• **INSTRUCTIONS FOR THE TASK**
Transcribe every entry below word for word, but skip the pictures.

• **DATA**

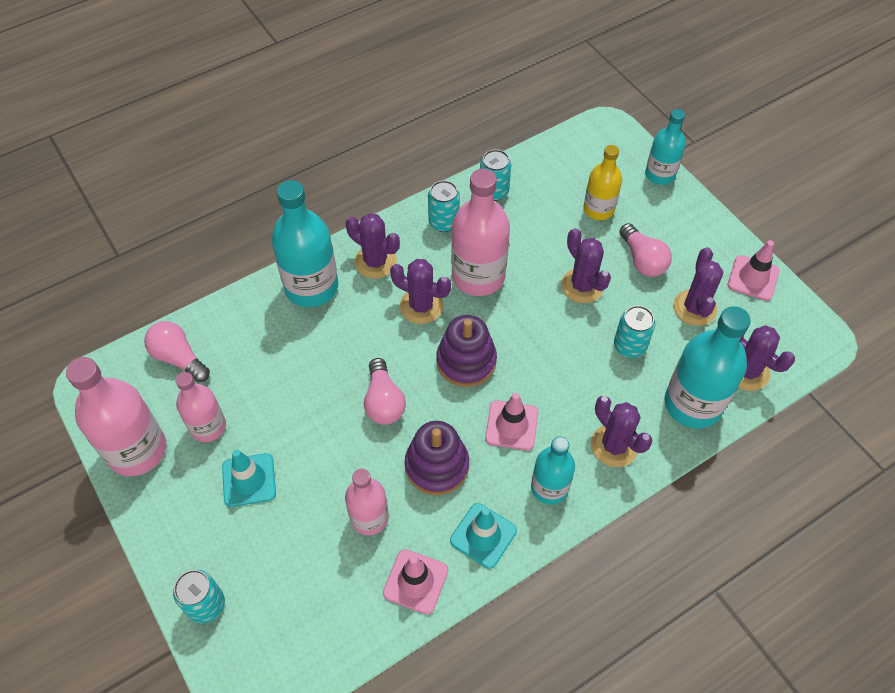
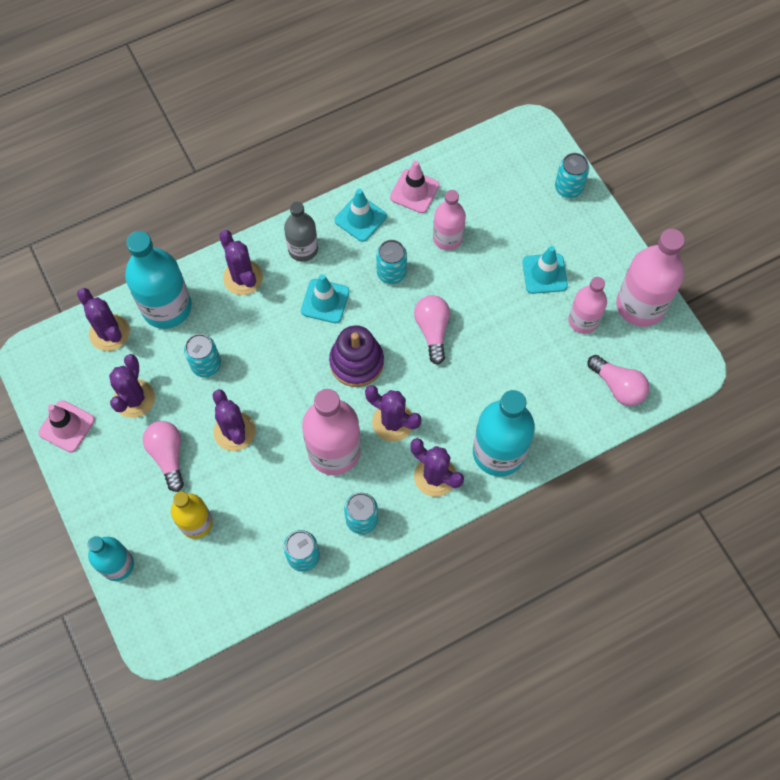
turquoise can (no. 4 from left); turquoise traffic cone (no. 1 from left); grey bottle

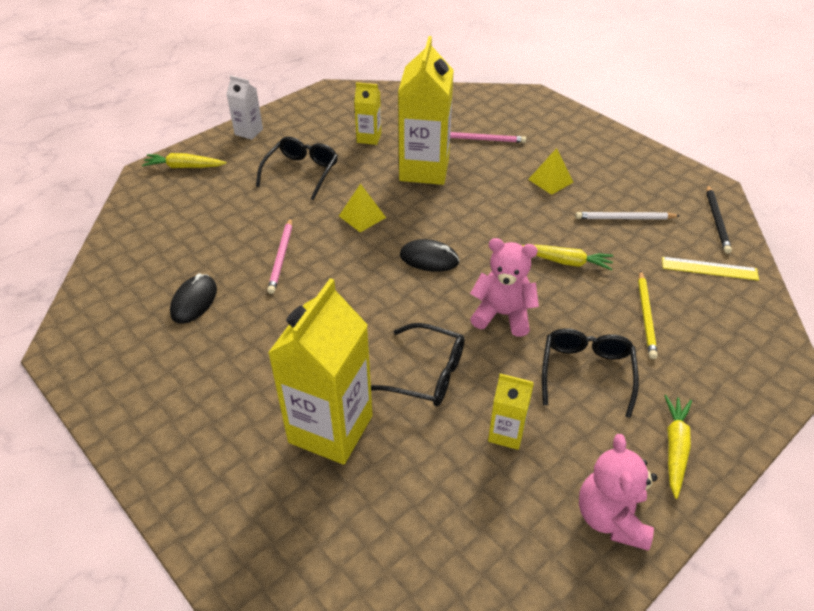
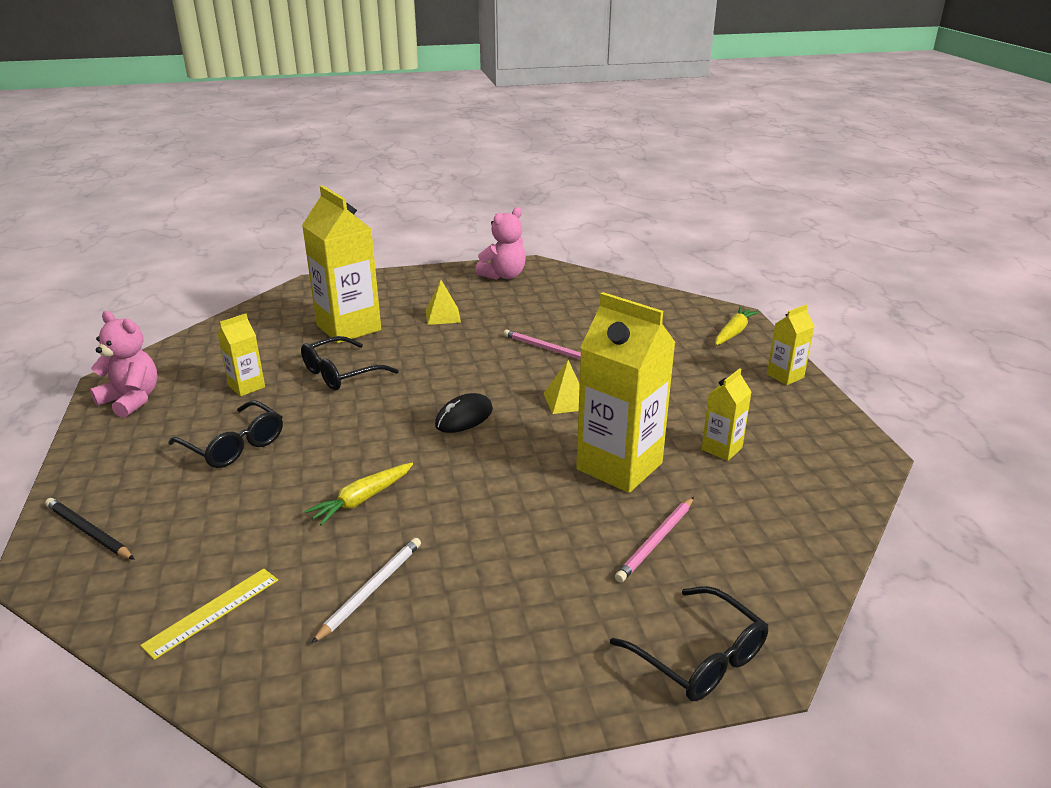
black mouse (no. 1 from left in the first image); yellow carton (no. 5 from left); black glasses (no. 3 from left); pink teddy bear (no. 2 from left); yellow pyramid (no. 1 from left); yellow pencil; yellow carrot (no. 3 from left in the first image); black pencil

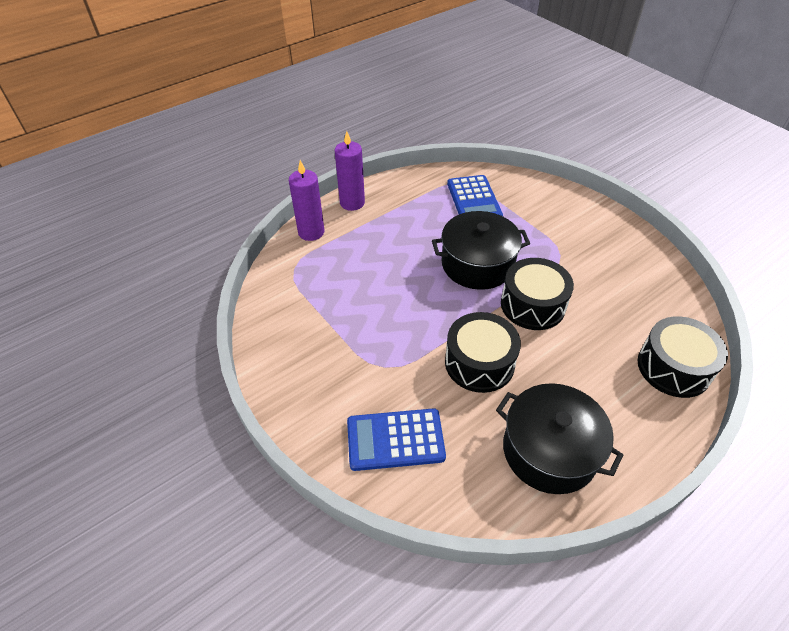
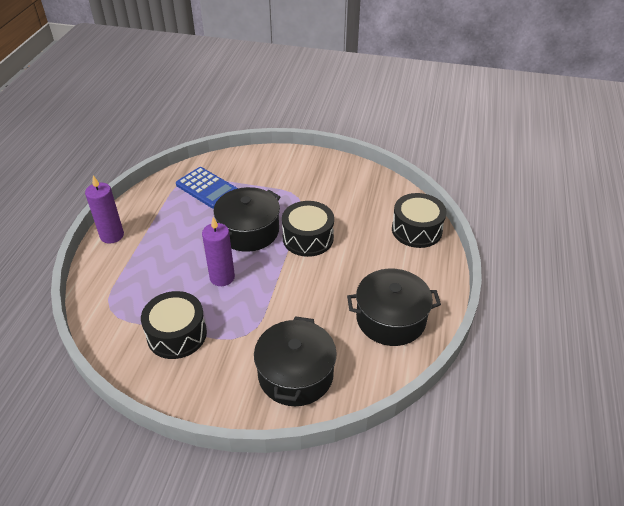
purple candle (no. 2 from left); black pot (no. 2 from left); black drum (no. 1 from left)

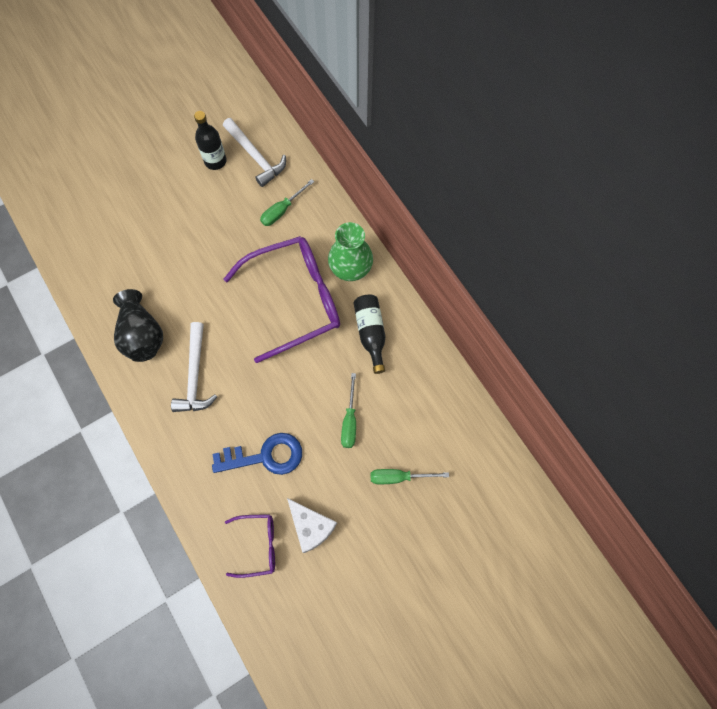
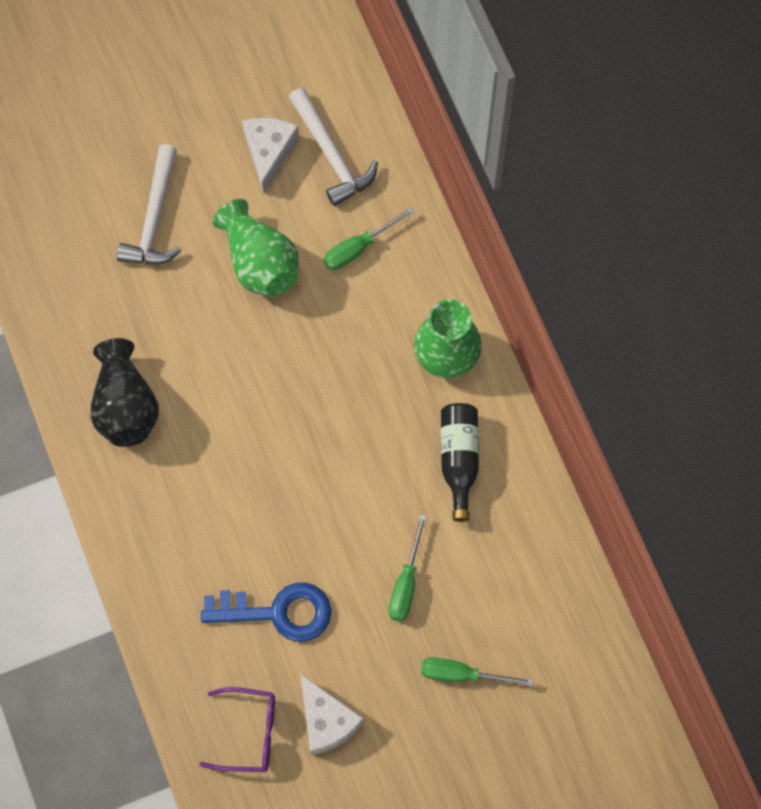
white hammer (no. 1 from left); white cheese (no. 1 from left); purple glasses (no. 2 from left in the first image); green vase (no. 1 from left)

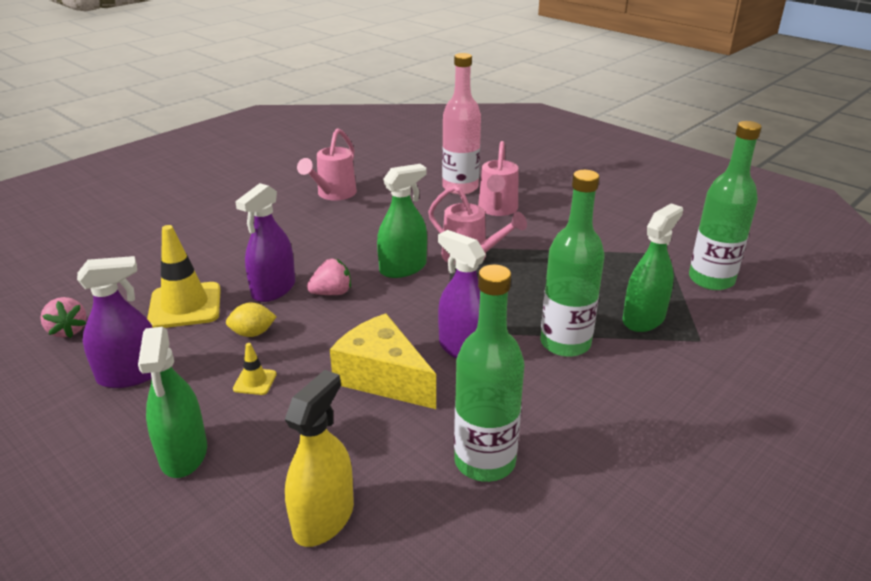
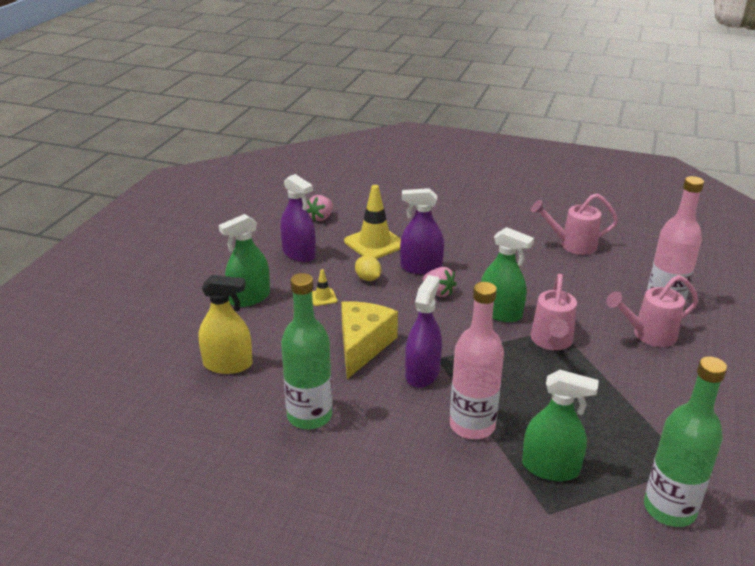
pink bottle (no. 1 from left)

• **ANSWER BOX**
turquoise can (no. 4 from left); turquoise traffic cone (no. 1 from left); grey bottle

black mouse (no. 1 from left in the first image); yellow carton (no. 5 from left); black glasses (no. 3 from left); pink teddy bear (no. 2 from left); yellow pyramid (no. 1 from left); yellow pencil; yellow carrot (no. 3 from left in the first image); black pencil

purple candle (no. 2 from left); black pot (no. 2 from left); black drum (no. 1 from left)

white hammer (no. 1 from left); white cheese (no. 1 from left); purple glasses (no. 2 from left in the first image); green vase (no. 1 from left)

pink bottle (no. 1 from left)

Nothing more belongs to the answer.